Edit tracking data:

☆ ☆ ☆ ☆ ☆ ☆ ☆

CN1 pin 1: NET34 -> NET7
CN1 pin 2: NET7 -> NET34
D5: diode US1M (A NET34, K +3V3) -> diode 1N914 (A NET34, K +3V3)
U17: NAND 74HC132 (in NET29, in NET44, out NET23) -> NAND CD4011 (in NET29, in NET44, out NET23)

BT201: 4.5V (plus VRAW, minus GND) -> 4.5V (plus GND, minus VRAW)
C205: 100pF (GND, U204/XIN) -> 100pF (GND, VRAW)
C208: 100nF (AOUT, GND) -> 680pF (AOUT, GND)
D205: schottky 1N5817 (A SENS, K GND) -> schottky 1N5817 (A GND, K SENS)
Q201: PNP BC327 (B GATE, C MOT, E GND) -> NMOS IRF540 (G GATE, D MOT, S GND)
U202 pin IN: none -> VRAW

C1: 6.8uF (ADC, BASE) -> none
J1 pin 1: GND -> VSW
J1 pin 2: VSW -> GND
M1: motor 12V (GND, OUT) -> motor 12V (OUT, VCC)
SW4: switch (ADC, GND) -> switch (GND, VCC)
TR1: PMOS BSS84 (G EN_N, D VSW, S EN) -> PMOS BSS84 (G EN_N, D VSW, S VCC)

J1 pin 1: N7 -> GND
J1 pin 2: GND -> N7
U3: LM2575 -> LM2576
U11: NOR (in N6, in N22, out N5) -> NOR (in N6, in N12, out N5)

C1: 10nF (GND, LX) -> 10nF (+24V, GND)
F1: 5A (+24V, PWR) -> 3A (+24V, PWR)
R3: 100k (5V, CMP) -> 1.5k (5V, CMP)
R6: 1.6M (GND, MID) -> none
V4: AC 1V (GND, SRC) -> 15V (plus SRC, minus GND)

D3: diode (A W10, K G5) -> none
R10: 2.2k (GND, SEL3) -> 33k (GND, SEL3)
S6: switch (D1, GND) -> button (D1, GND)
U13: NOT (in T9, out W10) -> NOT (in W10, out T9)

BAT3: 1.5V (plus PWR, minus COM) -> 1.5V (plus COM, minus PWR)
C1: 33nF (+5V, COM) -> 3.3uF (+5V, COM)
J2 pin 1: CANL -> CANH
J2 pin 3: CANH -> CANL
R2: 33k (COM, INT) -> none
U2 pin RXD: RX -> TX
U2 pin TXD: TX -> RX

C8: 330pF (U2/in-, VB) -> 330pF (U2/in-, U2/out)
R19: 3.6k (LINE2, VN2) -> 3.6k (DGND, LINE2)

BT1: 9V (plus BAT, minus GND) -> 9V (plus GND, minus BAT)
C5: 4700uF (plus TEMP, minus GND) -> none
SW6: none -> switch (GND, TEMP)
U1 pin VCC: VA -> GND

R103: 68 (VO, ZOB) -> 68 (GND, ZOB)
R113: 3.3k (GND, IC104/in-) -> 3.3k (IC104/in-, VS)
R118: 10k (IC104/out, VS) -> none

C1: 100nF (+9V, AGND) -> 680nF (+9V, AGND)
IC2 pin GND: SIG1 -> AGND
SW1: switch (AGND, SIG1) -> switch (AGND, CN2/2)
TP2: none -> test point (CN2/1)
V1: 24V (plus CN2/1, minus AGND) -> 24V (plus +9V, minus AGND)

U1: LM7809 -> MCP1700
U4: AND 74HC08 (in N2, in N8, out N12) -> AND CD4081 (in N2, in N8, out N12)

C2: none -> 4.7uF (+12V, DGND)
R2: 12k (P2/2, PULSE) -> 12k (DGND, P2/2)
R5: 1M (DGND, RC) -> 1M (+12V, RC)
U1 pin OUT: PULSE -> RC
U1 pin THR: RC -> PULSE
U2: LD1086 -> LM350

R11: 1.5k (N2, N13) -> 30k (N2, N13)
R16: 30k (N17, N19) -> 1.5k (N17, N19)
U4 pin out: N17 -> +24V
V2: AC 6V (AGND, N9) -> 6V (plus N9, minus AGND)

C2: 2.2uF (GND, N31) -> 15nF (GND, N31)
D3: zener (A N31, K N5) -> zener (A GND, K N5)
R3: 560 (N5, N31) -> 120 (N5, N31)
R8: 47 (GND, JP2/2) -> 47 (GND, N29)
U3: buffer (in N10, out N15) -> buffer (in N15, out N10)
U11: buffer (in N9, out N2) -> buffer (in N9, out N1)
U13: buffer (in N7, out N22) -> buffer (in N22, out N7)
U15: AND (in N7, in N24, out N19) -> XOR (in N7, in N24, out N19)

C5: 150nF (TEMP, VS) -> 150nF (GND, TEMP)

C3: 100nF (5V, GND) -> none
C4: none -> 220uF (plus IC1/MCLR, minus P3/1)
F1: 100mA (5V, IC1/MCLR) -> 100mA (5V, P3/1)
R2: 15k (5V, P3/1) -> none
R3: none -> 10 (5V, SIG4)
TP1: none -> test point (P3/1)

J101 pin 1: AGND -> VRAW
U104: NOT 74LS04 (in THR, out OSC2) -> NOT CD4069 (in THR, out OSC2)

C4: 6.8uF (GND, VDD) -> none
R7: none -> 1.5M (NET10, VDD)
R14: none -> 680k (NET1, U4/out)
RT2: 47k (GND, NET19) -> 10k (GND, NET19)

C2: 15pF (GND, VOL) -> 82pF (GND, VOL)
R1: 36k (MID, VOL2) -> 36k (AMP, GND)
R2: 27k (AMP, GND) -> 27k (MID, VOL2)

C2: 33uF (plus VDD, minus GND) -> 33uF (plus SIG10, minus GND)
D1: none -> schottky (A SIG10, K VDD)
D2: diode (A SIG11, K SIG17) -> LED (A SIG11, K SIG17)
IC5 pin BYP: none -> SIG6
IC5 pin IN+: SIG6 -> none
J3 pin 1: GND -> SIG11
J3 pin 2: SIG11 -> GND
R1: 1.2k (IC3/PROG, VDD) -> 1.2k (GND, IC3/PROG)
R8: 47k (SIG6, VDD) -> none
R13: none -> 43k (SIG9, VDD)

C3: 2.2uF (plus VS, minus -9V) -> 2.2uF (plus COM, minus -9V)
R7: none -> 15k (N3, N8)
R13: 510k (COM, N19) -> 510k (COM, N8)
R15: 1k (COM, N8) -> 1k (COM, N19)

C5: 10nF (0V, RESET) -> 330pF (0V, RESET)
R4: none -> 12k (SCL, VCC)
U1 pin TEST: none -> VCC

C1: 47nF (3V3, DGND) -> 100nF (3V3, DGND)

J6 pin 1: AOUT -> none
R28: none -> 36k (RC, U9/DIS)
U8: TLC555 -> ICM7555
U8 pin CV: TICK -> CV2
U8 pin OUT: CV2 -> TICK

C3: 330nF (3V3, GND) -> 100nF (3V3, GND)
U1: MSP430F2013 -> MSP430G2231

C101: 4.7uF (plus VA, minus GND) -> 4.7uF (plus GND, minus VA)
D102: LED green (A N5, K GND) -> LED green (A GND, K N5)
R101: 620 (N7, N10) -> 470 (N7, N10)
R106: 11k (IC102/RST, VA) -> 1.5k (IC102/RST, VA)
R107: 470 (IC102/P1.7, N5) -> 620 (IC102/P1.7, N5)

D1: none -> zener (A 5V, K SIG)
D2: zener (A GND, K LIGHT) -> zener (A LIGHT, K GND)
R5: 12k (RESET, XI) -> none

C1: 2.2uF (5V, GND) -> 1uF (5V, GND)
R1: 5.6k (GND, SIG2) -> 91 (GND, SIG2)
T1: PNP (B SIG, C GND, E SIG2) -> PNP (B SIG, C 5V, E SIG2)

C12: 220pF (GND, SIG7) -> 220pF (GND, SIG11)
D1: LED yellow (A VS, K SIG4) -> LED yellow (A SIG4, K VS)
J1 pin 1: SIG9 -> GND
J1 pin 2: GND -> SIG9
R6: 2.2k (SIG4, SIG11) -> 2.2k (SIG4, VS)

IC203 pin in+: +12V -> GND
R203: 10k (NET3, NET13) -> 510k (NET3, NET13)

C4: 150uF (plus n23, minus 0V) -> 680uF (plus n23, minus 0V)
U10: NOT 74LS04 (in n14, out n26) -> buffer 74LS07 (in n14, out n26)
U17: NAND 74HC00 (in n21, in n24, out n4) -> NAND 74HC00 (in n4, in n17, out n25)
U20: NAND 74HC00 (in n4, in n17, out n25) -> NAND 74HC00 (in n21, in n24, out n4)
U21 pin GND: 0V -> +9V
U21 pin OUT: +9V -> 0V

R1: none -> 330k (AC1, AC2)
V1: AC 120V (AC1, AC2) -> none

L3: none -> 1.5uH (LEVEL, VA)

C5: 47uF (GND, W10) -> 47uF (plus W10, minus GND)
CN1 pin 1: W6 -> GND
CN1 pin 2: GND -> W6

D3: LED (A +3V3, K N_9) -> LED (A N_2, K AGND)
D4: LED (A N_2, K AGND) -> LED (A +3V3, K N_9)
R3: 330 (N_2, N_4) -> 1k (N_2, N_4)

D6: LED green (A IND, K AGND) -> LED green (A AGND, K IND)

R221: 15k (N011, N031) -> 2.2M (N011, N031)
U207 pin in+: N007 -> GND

☆ ☆ ☆ ☆ ☆ ☆ ☆

__Exercise__: Set down exactly the lines that begin the records and continue through the line bearing "D205: schottky 1N5817"; include both ends.

__Response box__:
CN1 pin 1: NET34 -> NET7
CN1 pin 2: NET7 -> NET34
D5: diode US1M (A NET34, K +3V3) -> diode 1N914 (A NET34, K +3V3)
U17: NAND 74HC132 (in NET29, in NET44, out NET23) -> NAND CD4011 (in NET29, in NET44, out NET23)

BT201: 4.5V (plus VRAW, minus GND) -> 4.5V (plus GND, minus VRAW)
C205: 100pF (GND, U204/XIN) -> 100pF (GND, VRAW)
C208: 100nF (AOUT, GND) -> 680pF (AOUT, GND)
D205: schottky 1N5817 (A SENS, K GND) -> schottky 1N5817 (A GND, K SENS)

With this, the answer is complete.